- _Work instruction_: Gather every line below where "VRAW" appears.

- _Data excerpts_:

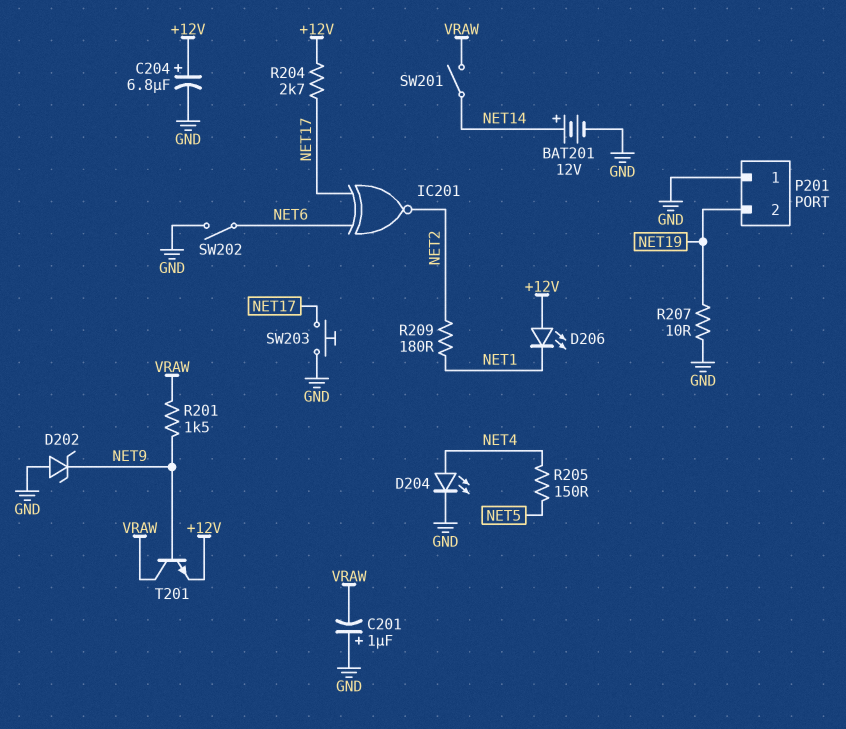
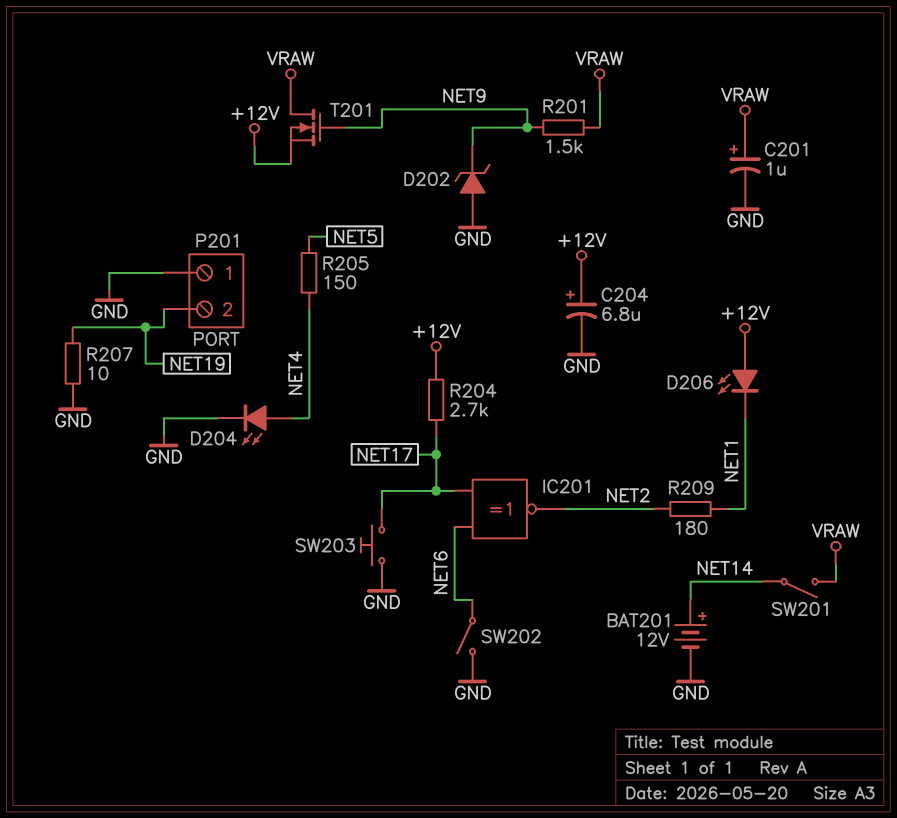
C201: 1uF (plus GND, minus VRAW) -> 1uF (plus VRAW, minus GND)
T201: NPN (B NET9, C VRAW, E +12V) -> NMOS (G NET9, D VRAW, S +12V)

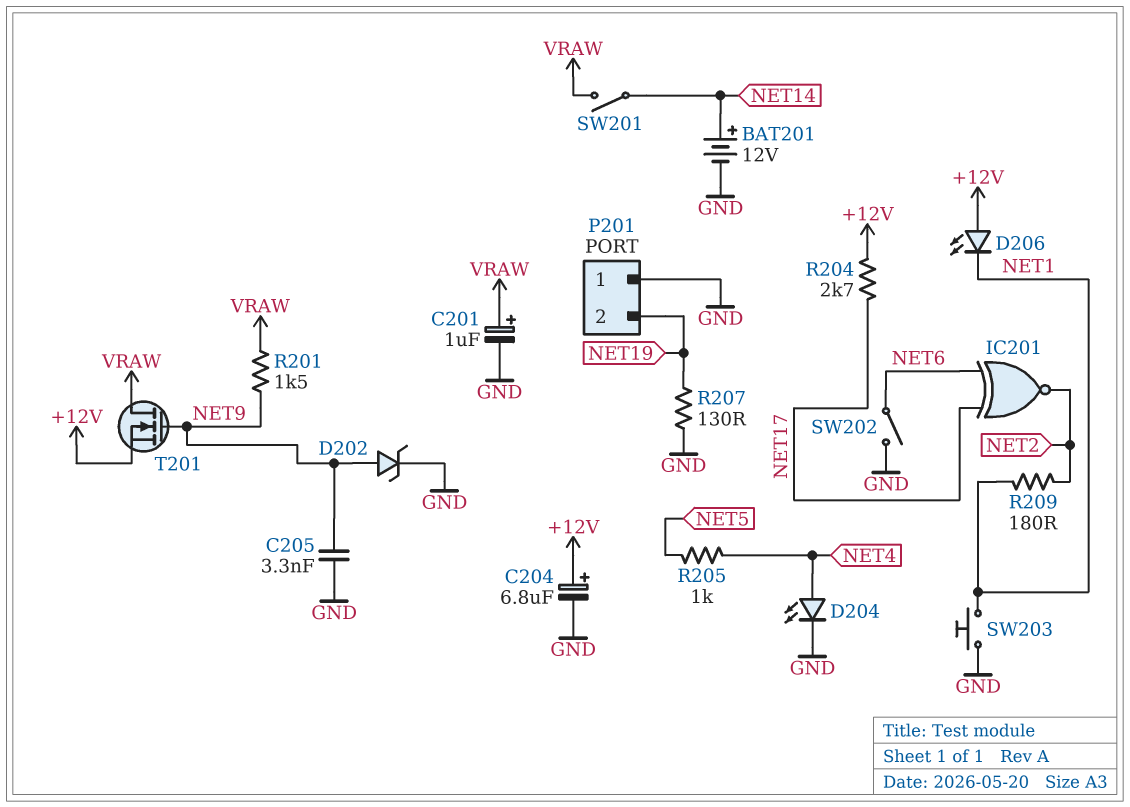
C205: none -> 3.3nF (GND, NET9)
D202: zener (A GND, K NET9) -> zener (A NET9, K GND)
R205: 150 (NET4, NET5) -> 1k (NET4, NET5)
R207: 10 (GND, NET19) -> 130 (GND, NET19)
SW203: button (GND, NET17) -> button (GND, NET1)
--
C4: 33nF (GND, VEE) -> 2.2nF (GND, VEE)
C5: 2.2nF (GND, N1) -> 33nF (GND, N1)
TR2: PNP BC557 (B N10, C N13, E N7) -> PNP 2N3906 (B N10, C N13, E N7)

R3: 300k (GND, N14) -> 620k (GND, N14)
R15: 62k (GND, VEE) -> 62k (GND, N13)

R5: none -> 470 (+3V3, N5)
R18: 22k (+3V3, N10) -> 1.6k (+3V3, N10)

- _Answer box_:
C201: 1uF (plus GND, minus VRAW) -> 1uF (plus VRAW, minus GND)
T201: NPN (B NET9, C VRAW, E +12V) -> NMOS (G NET9, D VRAW, S +12V)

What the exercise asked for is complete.